» **What is expected**: Sort through the entries below and pull out lines containing the word "trapezoid".

» **Records provided**:
____________
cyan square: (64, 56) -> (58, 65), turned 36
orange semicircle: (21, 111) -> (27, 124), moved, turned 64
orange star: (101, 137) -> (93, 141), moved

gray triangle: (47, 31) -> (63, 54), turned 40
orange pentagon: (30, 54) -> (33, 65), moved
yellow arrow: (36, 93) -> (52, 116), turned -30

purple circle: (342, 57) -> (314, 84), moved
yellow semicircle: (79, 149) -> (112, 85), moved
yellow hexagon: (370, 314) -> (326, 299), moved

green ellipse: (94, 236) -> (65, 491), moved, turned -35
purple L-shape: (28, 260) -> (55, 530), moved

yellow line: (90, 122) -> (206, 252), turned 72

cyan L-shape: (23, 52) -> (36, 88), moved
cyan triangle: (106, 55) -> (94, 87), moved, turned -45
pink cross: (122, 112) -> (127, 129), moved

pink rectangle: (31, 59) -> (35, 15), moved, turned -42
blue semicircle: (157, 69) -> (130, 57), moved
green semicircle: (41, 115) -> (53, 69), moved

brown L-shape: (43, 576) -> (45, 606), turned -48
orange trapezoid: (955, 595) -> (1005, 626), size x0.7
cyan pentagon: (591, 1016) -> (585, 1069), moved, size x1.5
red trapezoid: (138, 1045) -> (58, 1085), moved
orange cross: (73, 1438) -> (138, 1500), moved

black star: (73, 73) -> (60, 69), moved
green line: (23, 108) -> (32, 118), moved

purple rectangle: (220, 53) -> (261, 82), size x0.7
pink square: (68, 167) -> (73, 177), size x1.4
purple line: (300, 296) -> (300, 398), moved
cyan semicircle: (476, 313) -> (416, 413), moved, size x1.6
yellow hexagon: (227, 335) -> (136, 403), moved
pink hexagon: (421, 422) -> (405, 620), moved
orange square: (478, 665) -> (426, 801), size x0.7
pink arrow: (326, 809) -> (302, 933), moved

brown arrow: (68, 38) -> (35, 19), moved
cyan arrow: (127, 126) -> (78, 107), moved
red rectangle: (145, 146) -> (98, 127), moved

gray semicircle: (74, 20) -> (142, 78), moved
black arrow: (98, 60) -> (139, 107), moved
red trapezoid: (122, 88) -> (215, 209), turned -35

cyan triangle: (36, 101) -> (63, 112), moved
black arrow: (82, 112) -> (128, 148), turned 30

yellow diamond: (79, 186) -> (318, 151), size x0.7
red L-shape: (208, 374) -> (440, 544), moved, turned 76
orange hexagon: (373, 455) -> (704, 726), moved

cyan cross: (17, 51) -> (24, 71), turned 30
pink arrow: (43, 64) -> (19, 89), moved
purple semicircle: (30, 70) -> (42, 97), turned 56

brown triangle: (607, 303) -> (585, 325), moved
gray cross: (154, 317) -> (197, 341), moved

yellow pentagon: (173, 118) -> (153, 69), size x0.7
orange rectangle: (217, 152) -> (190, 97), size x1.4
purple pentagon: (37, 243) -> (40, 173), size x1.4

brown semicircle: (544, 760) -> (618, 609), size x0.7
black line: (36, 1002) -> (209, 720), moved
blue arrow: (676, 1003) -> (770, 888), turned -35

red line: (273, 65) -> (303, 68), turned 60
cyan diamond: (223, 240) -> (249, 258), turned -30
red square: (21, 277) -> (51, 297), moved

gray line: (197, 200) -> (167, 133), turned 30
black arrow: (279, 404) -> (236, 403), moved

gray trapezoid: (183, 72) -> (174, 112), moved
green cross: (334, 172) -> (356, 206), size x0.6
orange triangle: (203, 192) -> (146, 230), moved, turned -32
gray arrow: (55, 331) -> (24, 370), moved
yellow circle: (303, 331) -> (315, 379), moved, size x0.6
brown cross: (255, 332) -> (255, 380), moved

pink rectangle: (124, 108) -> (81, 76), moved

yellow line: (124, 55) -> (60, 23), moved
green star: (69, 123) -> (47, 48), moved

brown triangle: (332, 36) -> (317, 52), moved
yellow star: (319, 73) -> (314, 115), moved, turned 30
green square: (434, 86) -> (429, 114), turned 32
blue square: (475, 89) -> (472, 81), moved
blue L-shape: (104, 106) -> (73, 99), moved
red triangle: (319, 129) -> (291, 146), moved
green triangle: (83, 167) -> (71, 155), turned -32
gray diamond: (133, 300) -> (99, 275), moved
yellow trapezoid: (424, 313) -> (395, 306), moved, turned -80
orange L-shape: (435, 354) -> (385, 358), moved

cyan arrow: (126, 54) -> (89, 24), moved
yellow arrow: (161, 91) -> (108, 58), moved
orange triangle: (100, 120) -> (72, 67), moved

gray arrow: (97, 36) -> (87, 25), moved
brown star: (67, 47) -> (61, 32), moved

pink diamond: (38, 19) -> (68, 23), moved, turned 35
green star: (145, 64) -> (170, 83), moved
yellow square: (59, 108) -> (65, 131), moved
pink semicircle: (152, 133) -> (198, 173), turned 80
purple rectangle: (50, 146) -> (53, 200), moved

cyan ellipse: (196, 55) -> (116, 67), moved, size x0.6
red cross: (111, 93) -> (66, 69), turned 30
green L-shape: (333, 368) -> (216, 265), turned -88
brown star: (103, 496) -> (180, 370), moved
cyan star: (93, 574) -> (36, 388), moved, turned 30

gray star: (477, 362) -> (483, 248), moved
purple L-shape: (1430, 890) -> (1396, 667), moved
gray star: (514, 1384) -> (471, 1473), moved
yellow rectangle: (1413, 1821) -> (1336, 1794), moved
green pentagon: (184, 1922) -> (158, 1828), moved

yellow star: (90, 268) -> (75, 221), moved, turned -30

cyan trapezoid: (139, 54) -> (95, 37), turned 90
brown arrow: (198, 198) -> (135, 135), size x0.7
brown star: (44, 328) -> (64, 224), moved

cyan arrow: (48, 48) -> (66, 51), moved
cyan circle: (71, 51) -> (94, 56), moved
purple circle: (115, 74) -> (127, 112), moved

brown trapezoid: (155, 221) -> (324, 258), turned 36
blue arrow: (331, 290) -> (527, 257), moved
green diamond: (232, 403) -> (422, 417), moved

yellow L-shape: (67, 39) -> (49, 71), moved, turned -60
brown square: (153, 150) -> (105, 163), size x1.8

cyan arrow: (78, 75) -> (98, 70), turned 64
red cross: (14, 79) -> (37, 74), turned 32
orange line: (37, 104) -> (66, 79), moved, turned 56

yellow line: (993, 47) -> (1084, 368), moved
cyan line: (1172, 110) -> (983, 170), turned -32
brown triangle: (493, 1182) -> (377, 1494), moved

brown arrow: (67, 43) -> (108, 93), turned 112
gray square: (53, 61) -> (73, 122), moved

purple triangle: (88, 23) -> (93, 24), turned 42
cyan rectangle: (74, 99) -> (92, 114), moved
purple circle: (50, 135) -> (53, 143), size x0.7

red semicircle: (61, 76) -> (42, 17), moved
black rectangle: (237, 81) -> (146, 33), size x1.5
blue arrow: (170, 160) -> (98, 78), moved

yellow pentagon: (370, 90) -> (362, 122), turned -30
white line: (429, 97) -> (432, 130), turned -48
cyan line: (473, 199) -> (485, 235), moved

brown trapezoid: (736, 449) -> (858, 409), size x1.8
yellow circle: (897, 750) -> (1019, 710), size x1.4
____________
» **Written answer**:
orange trapezoid: (955, 595) -> (1005, 626), size x0.7
red trapezoid: (138, 1045) -> (58, 1085), moved
red trapezoid: (122, 88) -> (215, 209), turned -35
gray trapezoid: (183, 72) -> (174, 112), moved
yellow trapezoid: (424, 313) -> (395, 306), moved, turned -80
cyan trapezoid: (139, 54) -> (95, 37), turned 90
brown trapezoid: (155, 221) -> (324, 258), turned 36
brown trapezoid: (736, 449) -> (858, 409), size x1.8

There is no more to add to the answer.